Prompt:
Each line of the listing should be reproduced exactly.

════

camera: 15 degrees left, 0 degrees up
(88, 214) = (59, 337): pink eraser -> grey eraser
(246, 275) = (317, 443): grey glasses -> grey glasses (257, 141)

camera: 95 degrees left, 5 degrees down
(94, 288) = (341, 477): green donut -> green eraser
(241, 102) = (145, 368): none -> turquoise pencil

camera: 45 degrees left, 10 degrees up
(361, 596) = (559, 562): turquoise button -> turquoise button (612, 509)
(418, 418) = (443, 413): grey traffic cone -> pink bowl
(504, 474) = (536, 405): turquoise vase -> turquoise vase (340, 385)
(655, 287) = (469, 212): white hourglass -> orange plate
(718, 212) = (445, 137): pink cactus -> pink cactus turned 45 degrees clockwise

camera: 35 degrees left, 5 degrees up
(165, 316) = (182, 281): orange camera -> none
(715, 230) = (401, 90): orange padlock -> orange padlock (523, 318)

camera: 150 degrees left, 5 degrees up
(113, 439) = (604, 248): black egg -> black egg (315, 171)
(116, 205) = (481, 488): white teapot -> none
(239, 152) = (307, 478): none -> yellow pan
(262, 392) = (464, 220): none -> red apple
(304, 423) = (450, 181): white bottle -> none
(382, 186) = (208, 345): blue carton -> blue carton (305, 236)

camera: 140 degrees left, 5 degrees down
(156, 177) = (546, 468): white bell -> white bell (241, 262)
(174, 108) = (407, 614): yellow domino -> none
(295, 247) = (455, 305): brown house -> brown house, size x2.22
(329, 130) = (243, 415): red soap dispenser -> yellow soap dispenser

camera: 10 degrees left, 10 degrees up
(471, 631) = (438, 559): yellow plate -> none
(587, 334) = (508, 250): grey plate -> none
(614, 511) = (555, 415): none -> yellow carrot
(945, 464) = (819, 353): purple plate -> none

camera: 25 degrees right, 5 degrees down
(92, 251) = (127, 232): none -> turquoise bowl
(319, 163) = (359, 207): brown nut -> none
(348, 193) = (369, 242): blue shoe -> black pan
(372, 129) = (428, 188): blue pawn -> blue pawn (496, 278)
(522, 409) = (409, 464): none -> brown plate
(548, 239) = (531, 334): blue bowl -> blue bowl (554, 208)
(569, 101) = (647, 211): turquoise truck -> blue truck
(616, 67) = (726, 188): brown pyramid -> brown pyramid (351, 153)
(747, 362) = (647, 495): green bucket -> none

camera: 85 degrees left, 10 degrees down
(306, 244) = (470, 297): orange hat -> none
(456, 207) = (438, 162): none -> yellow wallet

════

Solution for this problem:
camera: 15 degrees left, 0 degrees up
(88, 214) = (59, 337): pink eraser -> grey eraser
(246, 275) = (317, 443): grey glasses -> grey glasses (257, 141)

camera: 95 degrees left, 5 degrees down
(94, 288) = (341, 477): green donut -> green eraser
(241, 102) = (145, 368): none -> turquoise pencil

camera: 45 degrees left, 10 degrees up
(361, 596) = (559, 562): turquoise button -> turquoise button (612, 509)
(418, 418) = (443, 413): grey traffic cone -> pink bowl
(504, 474) = (536, 405): turquoise vase -> turquoise vase (340, 385)
(655, 287) = (469, 212): white hourglass -> orange plate
(718, 212) = (445, 137): pink cactus -> pink cactus turned 45 degrees clockwise

camera: 35 degrees left, 5 degrees up
(165, 316) = (182, 281): orange camera -> none
(715, 230) = (401, 90): orange padlock -> orange padlock (523, 318)

camera: 150 degrees left, 5 degrees up
(113, 439) = (604, 248): black egg -> black egg (315, 171)
(116, 205) = (481, 488): white teapot -> none
(239, 152) = (307, 478): none -> yellow pan
(262, 392) = (464, 220): none -> red apple
(304, 423) = (450, 181): white bottle -> none
(382, 186) = (208, 345): blue carton -> blue carton (305, 236)

camera: 140 degrees left, 5 degrees down
(156, 177) = (546, 468): white bell -> white bell (241, 262)
(174, 108) = (407, 614): yellow domino -> none
(295, 247) = (455, 305): brown house -> brown house, size x2.22
(329, 130) = (243, 415): red soap dispenser -> yellow soap dispenser

camera: 10 degrees left, 10 degrees up
(471, 631) = (438, 559): yellow plate -> none
(587, 334) = (508, 250): grey plate -> none
(614, 511) = (555, 415): none -> yellow carrot
(945, 464) = (819, 353): purple plate -> none

camera: 25 degrees right, 5 degrees down
(92, 251) = (127, 232): none -> turquoise bowl
(319, 163) = (359, 207): brown nut -> none
(348, 193) = (369, 242): blue shoe -> black pan
(372, 129) = (428, 188): blue pawn -> blue pawn (496, 278)
(522, 409) = (409, 464): none -> brown plate
(548, 239) = (531, 334): blue bowl -> blue bowl (554, 208)
(569, 101) = (647, 211): turquoise truck -> blue truck
(616, 67) = (726, 188): brown pyramid -> brown pyramid (351, 153)
(747, 362) = (647, 495): green bucket -> none

camera: 85 degrees left, 10 degrees down
(306, 244) = (470, 297): orange hat -> none
(456, 207) = (438, 162): none -> yellow wallet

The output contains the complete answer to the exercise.